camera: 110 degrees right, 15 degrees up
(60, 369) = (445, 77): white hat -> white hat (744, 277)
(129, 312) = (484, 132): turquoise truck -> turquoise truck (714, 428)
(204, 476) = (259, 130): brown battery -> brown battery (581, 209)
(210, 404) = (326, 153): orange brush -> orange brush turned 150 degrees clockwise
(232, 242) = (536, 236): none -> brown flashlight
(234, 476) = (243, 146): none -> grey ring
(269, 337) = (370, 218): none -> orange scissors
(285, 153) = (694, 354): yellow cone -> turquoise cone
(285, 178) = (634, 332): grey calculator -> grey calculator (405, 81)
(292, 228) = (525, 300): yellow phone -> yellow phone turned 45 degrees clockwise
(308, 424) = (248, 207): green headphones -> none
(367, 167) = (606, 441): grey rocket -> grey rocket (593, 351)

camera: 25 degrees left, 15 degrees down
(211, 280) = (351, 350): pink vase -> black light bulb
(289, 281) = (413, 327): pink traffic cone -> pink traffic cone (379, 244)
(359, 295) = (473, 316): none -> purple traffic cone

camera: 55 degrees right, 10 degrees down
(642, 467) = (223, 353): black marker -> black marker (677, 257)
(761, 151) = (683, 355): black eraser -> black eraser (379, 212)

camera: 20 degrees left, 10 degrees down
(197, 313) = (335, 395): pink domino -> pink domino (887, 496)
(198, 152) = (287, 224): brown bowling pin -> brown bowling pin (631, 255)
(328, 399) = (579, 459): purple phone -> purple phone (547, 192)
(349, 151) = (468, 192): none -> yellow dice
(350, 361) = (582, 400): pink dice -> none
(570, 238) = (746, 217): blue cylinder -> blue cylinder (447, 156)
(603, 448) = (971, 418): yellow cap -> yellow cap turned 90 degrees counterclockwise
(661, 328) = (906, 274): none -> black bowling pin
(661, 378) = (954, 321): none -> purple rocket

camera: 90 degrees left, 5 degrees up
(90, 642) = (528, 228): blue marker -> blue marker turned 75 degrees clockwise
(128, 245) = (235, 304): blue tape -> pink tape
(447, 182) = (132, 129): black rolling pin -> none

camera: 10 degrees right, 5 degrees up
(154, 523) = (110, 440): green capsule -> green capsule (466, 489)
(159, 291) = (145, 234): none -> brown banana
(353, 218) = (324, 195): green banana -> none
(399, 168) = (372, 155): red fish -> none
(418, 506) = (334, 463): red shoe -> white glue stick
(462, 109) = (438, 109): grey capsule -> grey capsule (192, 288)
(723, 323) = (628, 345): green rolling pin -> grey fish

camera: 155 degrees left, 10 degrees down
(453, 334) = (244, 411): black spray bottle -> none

-------

Your job is to give the listing again exactly as it was written.

camera: 110 degrees right, 15 degrees up
(60, 369) = (445, 77): white hat -> white hat (744, 277)
(129, 312) = (484, 132): turquoise truck -> turquoise truck (714, 428)
(204, 476) = (259, 130): brown battery -> brown battery (581, 209)
(210, 404) = (326, 153): orange brush -> orange brush turned 150 degrees clockwise
(232, 242) = (536, 236): none -> brown flashlight
(234, 476) = (243, 146): none -> grey ring
(269, 337) = (370, 218): none -> orange scissors
(285, 153) = (694, 354): yellow cone -> turquoise cone
(285, 178) = (634, 332): grey calculator -> grey calculator (405, 81)
(292, 228) = (525, 300): yellow phone -> yellow phone turned 45 degrees clockwise
(308, 424) = (248, 207): green headphones -> none
(367, 167) = (606, 441): grey rocket -> grey rocket (593, 351)

camera: 25 degrees left, 15 degrees down
(211, 280) = (351, 350): pink vase -> black light bulb
(289, 281) = (413, 327): pink traffic cone -> pink traffic cone (379, 244)
(359, 295) = (473, 316): none -> purple traffic cone

camera: 55 degrees right, 10 degrees down
(642, 467) = (223, 353): black marker -> black marker (677, 257)
(761, 151) = (683, 355): black eraser -> black eraser (379, 212)

camera: 20 degrees left, 10 degrees down
(197, 313) = (335, 395): pink domino -> pink domino (887, 496)
(198, 152) = (287, 224): brown bowling pin -> brown bowling pin (631, 255)
(328, 399) = (579, 459): purple phone -> purple phone (547, 192)
(349, 151) = (468, 192): none -> yellow dice
(350, 361) = (582, 400): pink dice -> none
(570, 238) = (746, 217): blue cylinder -> blue cylinder (447, 156)
(603, 448) = (971, 418): yellow cap -> yellow cap turned 90 degrees counterclockwise
(661, 328) = (906, 274): none -> black bowling pin
(661, 378) = (954, 321): none -> purple rocket

camera: 90 degrees left, 5 degrees up
(90, 642) = (528, 228): blue marker -> blue marker turned 75 degrees clockwise
(128, 245) = (235, 304): blue tape -> pink tape
(447, 182) = (132, 129): black rolling pin -> none

camera: 10 degrees right, 5 degrees up
(154, 523) = (110, 440): green capsule -> green capsule (466, 489)
(159, 291) = (145, 234): none -> brown banana
(353, 218) = (324, 195): green banana -> none
(399, 168) = (372, 155): red fish -> none
(418, 506) = (334, 463): red shoe -> white glue stick
(462, 109) = (438, 109): grey capsule -> grey capsule (192, 288)
(723, 323) = (628, 345): green rolling pin -> grey fish

camera: 155 degrees left, 10 degrees down
(453, 334) = (244, 411): black spray bottle -> none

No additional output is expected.